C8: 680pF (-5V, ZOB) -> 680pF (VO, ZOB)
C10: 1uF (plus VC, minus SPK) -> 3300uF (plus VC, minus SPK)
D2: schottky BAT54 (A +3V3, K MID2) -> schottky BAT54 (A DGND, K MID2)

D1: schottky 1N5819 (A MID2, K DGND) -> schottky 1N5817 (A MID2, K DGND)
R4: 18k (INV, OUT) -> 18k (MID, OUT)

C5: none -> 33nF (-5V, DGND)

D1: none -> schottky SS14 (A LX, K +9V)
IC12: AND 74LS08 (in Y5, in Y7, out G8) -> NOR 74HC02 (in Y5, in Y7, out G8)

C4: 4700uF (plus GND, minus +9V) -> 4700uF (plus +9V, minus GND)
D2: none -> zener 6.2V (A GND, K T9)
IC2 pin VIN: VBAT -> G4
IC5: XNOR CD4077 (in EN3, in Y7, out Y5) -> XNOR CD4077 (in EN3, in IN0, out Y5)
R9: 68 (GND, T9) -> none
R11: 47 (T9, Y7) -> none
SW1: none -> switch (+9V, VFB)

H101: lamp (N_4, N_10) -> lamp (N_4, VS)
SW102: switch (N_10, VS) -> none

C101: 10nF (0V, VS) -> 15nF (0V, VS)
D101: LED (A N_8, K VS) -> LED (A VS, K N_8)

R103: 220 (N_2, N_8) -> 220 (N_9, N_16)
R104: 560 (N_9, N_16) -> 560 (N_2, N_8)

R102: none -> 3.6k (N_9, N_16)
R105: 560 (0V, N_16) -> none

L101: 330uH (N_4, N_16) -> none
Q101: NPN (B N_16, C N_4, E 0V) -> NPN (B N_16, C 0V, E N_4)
════
→ **Task goal**:
Write out exactly the lines that run from the one containing "H101: lamp (N_4, N_10) -> lamp (N_4, VS)" to the end of the records, both end lines included.

→ **Written response**:
H101: lamp (N_4, N_10) -> lamp (N_4, VS)
SW102: switch (N_10, VS) -> none

C101: 10nF (0V, VS) -> 15nF (0V, VS)
D101: LED (A N_8, K VS) -> LED (A VS, K N_8)

R103: 220 (N_2, N_8) -> 220 (N_9, N_16)
R104: 560 (N_9, N_16) -> 560 (N_2, N_8)

R102: none -> 3.6k (N_9, N_16)
R105: 560 (0V, N_16) -> none

L101: 330uH (N_4, N_16) -> none
Q101: NPN (B N_16, C N_4, E 0V) -> NPN (B N_16, C 0V, E N_4)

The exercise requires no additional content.